EXERCISE AIM
Print out the complete set of records below, exactly as they read.

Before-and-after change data
....

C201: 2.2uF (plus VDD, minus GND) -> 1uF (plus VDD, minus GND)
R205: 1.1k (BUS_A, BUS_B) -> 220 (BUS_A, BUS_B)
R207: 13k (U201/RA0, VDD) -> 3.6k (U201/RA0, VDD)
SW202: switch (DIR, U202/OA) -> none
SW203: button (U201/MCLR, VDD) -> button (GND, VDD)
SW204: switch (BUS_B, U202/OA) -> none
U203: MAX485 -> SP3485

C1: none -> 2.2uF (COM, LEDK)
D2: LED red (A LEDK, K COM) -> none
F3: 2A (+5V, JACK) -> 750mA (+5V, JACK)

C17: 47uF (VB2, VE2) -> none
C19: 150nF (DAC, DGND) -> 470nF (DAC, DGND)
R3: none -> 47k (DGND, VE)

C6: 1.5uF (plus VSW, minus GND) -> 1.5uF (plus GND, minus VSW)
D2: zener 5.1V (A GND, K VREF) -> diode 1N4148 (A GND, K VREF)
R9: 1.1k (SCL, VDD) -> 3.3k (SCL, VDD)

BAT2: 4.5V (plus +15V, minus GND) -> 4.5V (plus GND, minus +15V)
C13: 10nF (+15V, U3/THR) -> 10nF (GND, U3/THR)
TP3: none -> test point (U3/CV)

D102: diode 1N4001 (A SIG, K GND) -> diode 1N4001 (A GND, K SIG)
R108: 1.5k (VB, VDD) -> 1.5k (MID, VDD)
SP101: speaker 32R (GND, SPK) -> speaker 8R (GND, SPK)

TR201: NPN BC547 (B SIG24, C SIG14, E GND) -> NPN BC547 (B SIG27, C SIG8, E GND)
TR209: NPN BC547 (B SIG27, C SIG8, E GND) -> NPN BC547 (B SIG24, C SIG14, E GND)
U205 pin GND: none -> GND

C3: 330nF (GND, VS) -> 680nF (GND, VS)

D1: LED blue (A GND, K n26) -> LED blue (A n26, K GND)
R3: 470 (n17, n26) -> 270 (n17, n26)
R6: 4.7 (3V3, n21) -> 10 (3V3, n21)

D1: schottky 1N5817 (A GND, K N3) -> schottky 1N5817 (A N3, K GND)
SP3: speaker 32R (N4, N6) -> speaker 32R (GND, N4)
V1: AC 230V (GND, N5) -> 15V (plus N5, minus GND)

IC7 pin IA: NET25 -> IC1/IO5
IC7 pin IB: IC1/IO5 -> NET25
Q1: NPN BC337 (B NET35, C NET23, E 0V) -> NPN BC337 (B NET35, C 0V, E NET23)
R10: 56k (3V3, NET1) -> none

....

SOLUTION
C201: 2.2uF (plus VDD, minus GND) -> 1uF (plus VDD, minus GND)
R205: 1.1k (BUS_A, BUS_B) -> 220 (BUS_A, BUS_B)
R207: 13k (U201/RA0, VDD) -> 3.6k (U201/RA0, VDD)
SW202: switch (DIR, U202/OA) -> none
SW203: button (U201/MCLR, VDD) -> button (GND, VDD)
SW204: switch (BUS_B, U202/OA) -> none
U203: MAX485 -> SP3485

C1: none -> 2.2uF (COM, LEDK)
D2: LED red (A LEDK, K COM) -> none
F3: 2A (+5V, JACK) -> 750mA (+5V, JACK)

C17: 47uF (VB2, VE2) -> none
C19: 150nF (DAC, DGND) -> 470nF (DAC, DGND)
R3: none -> 47k (DGND, VE)

C6: 1.5uF (plus VSW, minus GND) -> 1.5uF (plus GND, minus VSW)
D2: zener 5.1V (A GND, K VREF) -> diode 1N4148 (A GND, K VREF)
R9: 1.1k (SCL, VDD) -> 3.3k (SCL, VDD)

BAT2: 4.5V (plus +15V, minus GND) -> 4.5V (plus GND, minus +15V)
C13: 10nF (+15V, U3/THR) -> 10nF (GND, U3/THR)
TP3: none -> test point (U3/CV)

D102: diode 1N4001 (A SIG, K GND) -> diode 1N4001 (A GND, K SIG)
R108: 1.5k (VB, VDD) -> 1.5k (MID, VDD)
SP101: speaker 32R (GND, SPK) -> speaker 8R (GND, SPK)

TR201: NPN BC547 (B SIG24, C SIG14, E GND) -> NPN BC547 (B SIG27, C SIG8, E GND)
TR209: NPN BC547 (B SIG27, C SIG8, E GND) -> NPN BC547 (B SIG24, C SIG14, E GND)
U205 pin GND: none -> GND

C3: 330nF (GND, VS) -> 680nF (GND, VS)

D1: LED blue (A GND, K n26) -> LED blue (A n26, K GND)
R3: 470 (n17, n26) -> 270 (n17, n26)
R6: 4.7 (3V3, n21) -> 10 (3V3, n21)

D1: schottky 1N5817 (A GND, K N3) -> schottky 1N5817 (A N3, K GND)
SP3: speaker 32R (N4, N6) -> speaker 32R (GND, N4)
V1: AC 230V (GND, N5) -> 15V (plus N5, minus GND)

IC7 pin IA: NET25 -> IC1/IO5
IC7 pin IB: IC1/IO5 -> NET25
Q1: NPN BC337 (B NET35, C NET23, E 0V) -> NPN BC337 (B NET35, C 0V, E NET23)
R10: 56k (3V3, NET1) -> none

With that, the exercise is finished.